▶ Given data

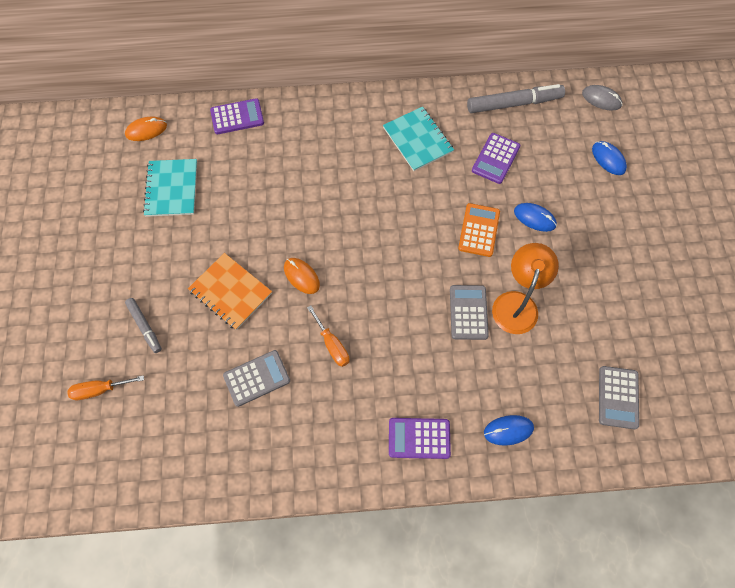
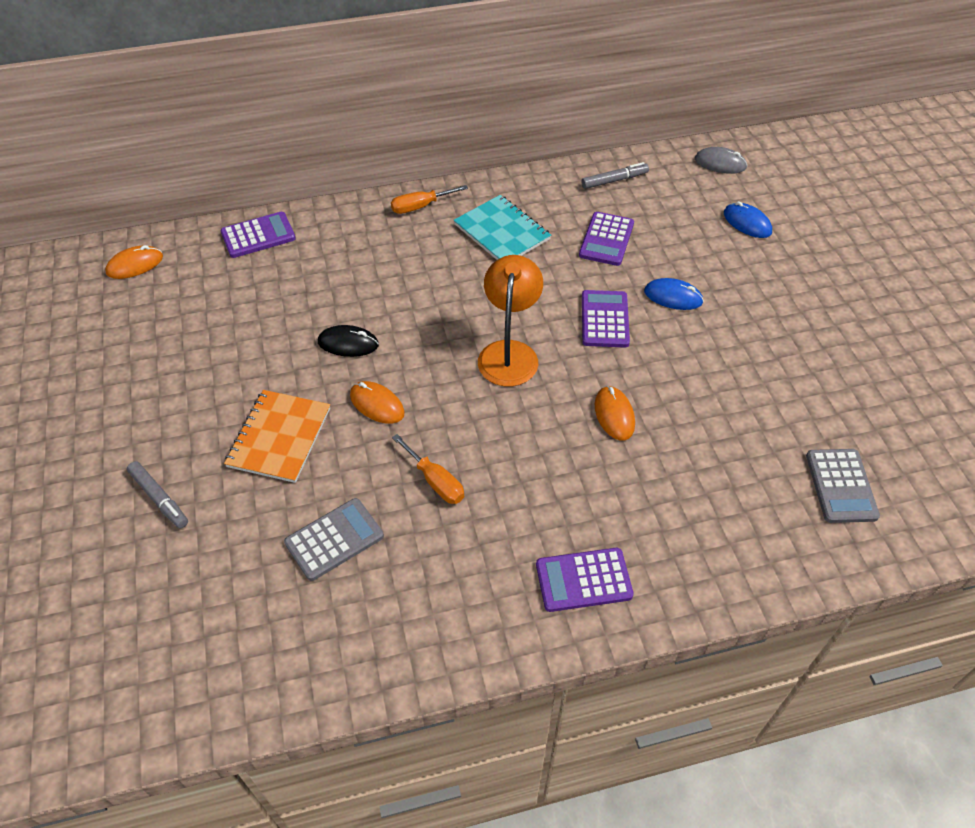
camera: 10 degrees left, 15 degrees down
(100, 389) = (99, 591): orange screwdriver -> orange screwdriver (420, 206)
(171, 189) = (178, 326): turquoise notebook -> none
(230, 292) = (279, 437): orange notebook -> orange notebook turned 75 degrees clockwise
(289, 222) = (348, 343): none -> black mouse
(468, 312) = (614, 415): grey calculator -> orange mouse
(478, 230) = (604, 319): orange calculator -> purple calculator
(508, 430) = (705, 550): blue mouse -> none
(514, 104) = (614, 180): grey marker -> grey marker, size x0.57
(517, 303) = (676, 395): orange lamp -> orange lamp (509, 353)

▶ Required work
From the listing above, work out the number of lines that contain "mouse" and give only that.

▶ Output of the exercise
3